__WHAT YOU NEED TO DO__.
Pictures excluded, copy every record that follows exactly as it appears.

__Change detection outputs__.
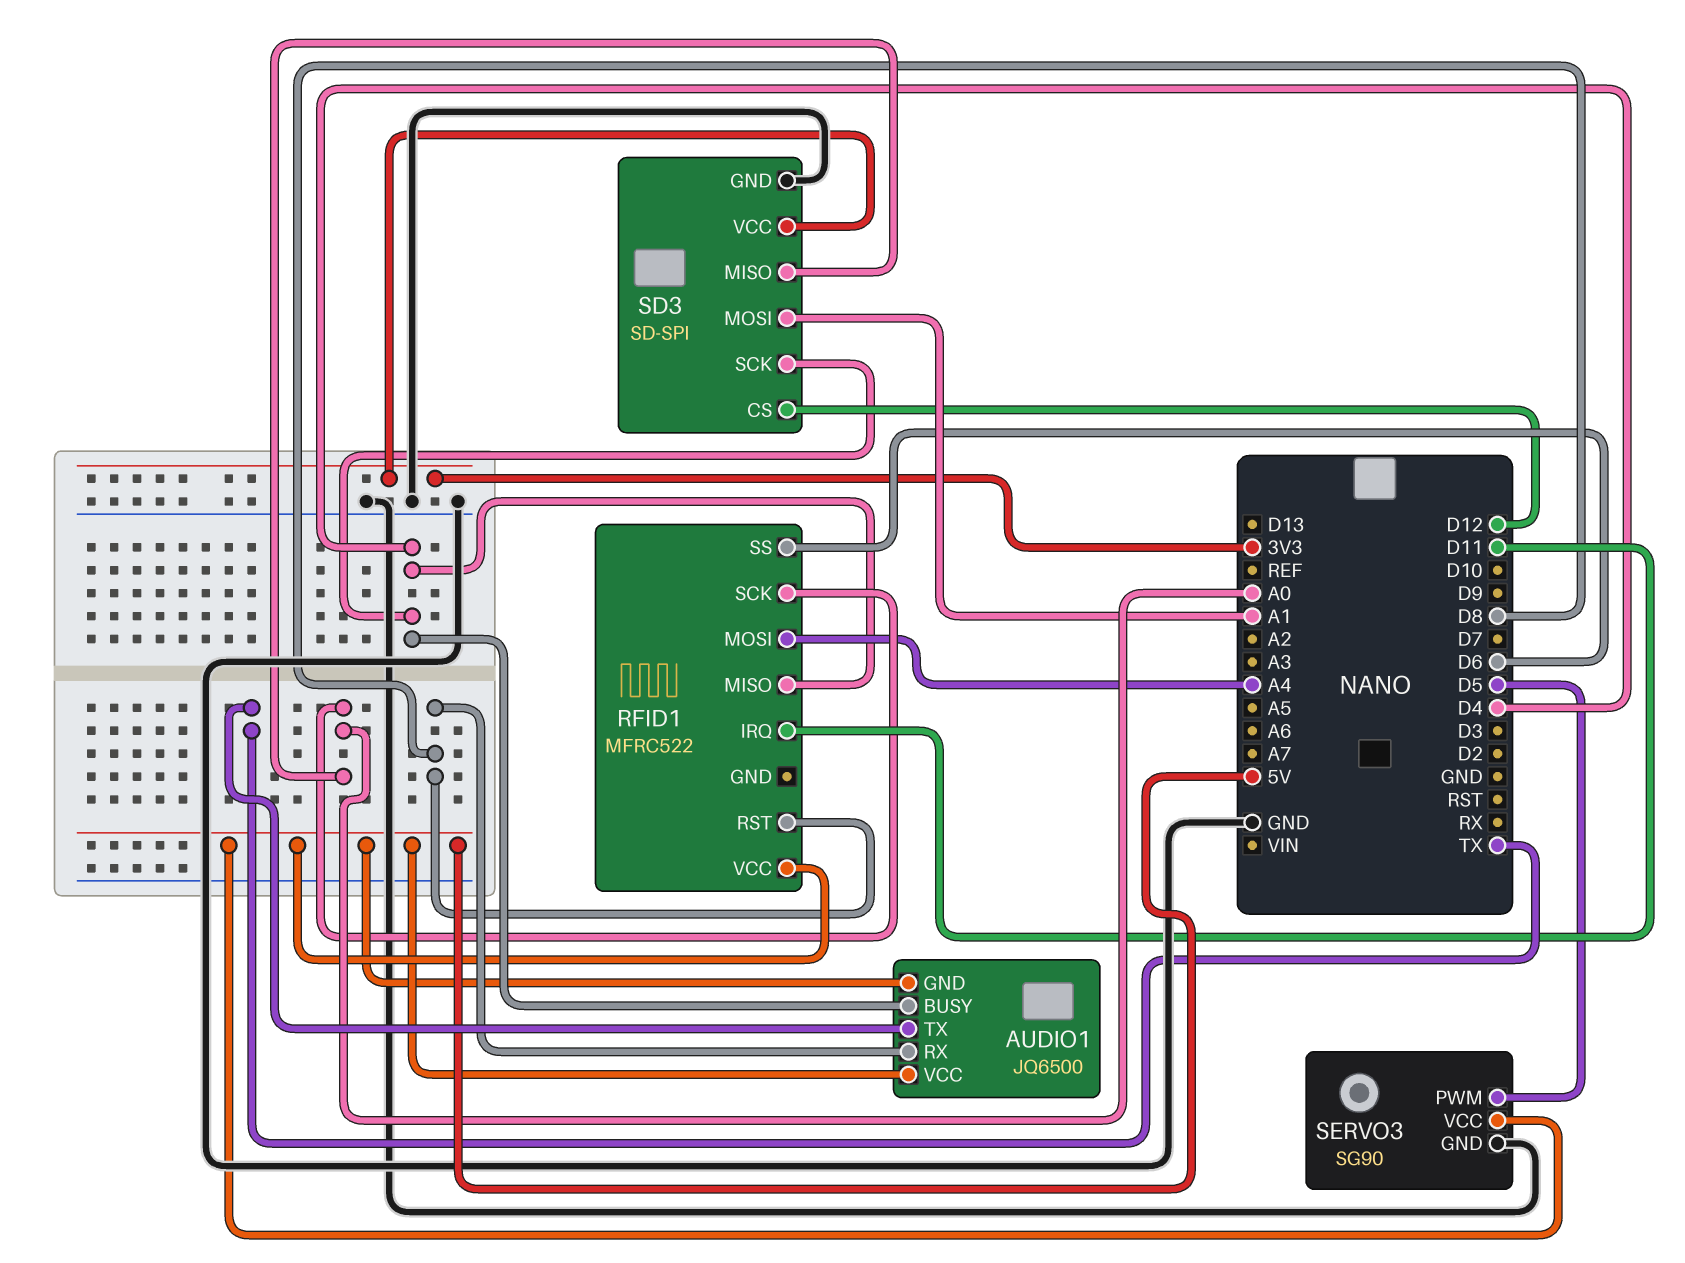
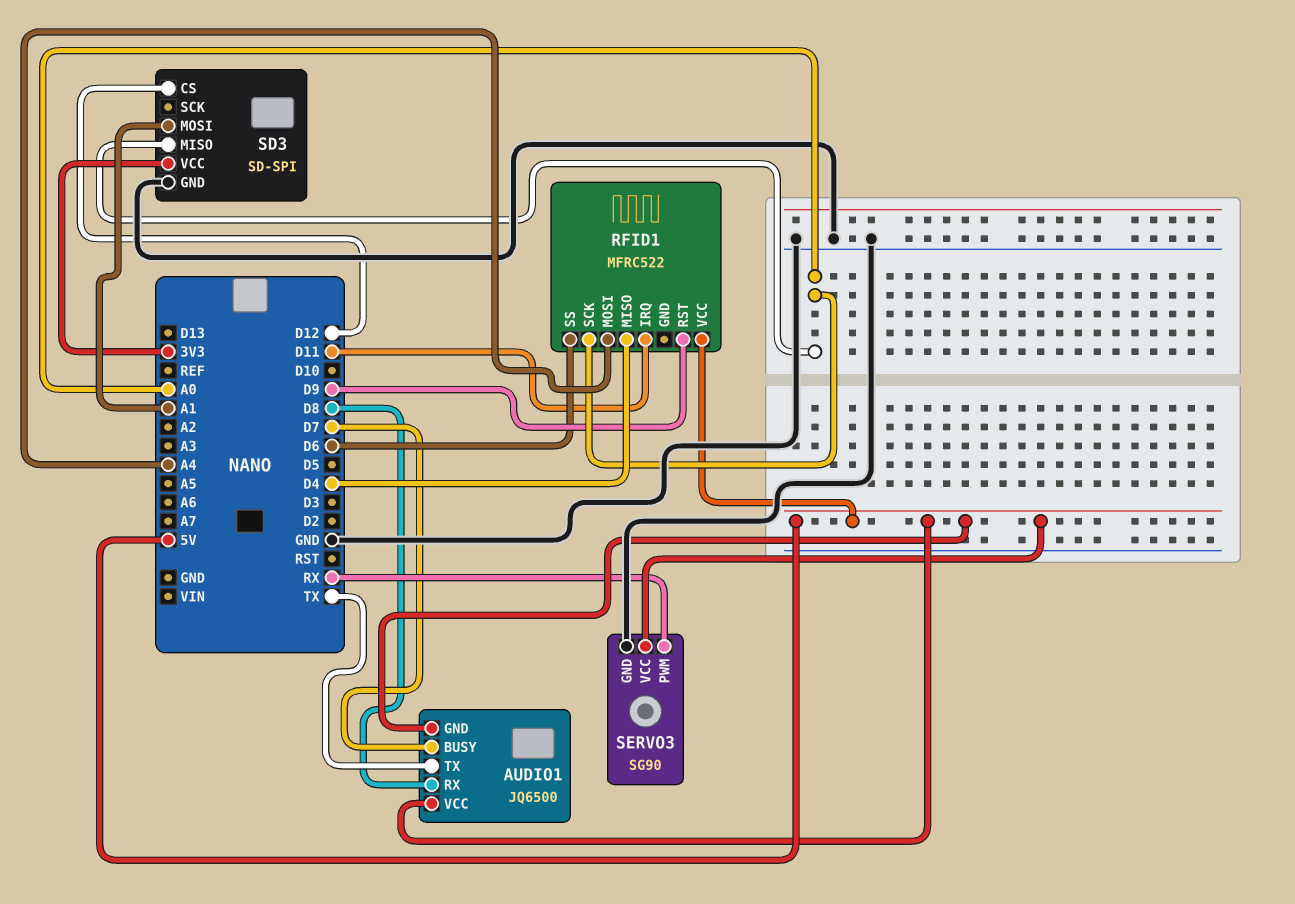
AUDIO1 pin BUSY: D4 -> D7
RFID1 pin RST: D8 -> D9
SD3 pin SCK: D4 -> none
SERVO3 pin PWM: D5 -> RX

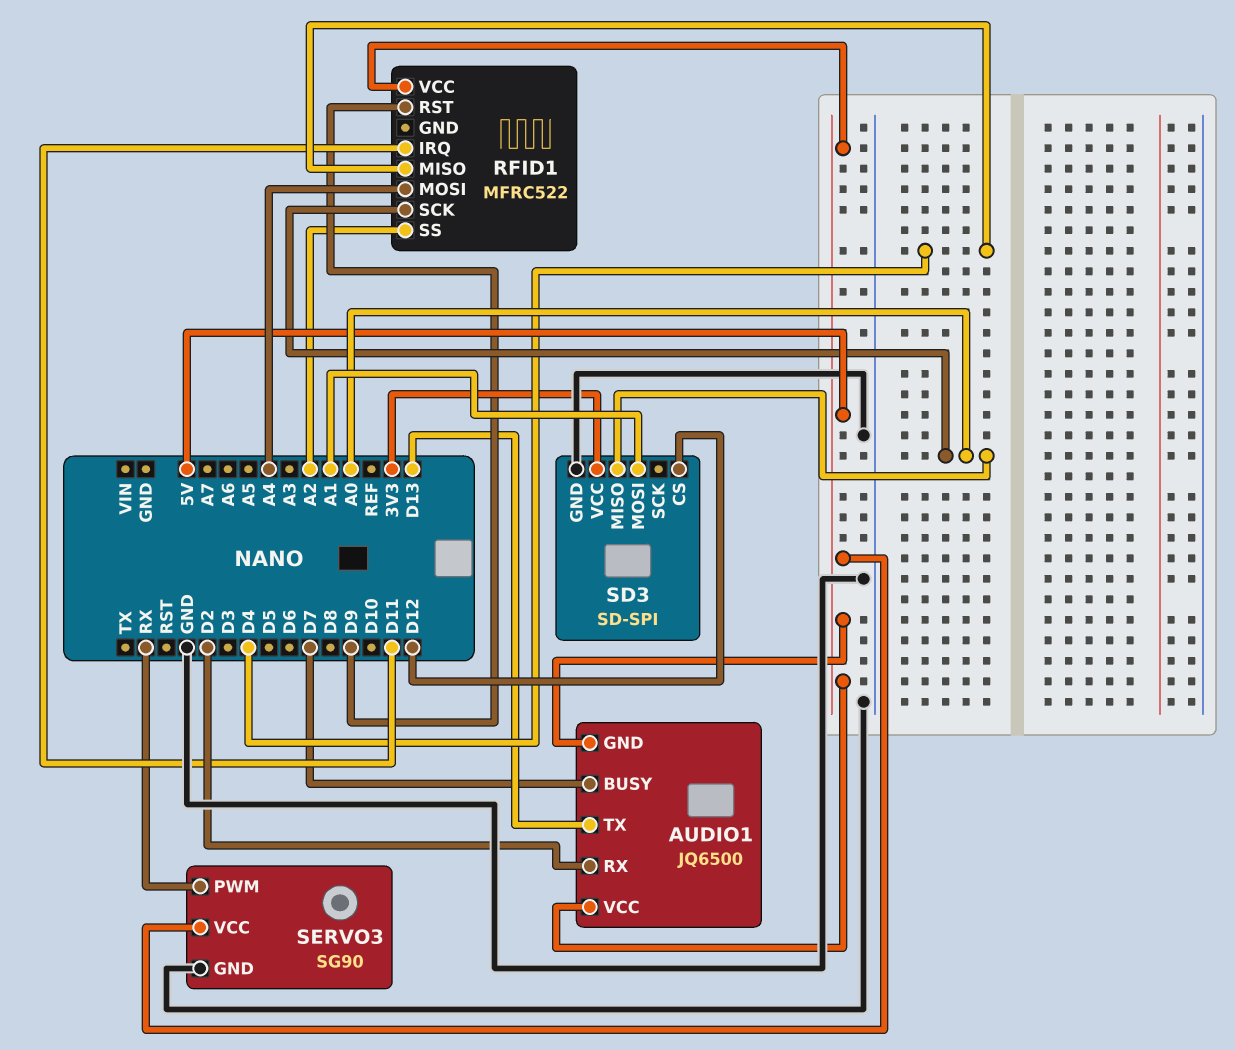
AUDIO1 pin RX: D8 -> D2
AUDIO1 pin TX: TX -> D13
RFID1 pin SS: D6 -> A2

__TASK OUTPUT__.
AUDIO1 pin BUSY: D4 -> D7
RFID1 pin RST: D8 -> D9
SD3 pin SCK: D4 -> none
SERVO3 pin PWM: D5 -> RX

AUDIO1 pin RX: D8 -> D2
AUDIO1 pin TX: TX -> D13
RFID1 pin SS: D6 -> A2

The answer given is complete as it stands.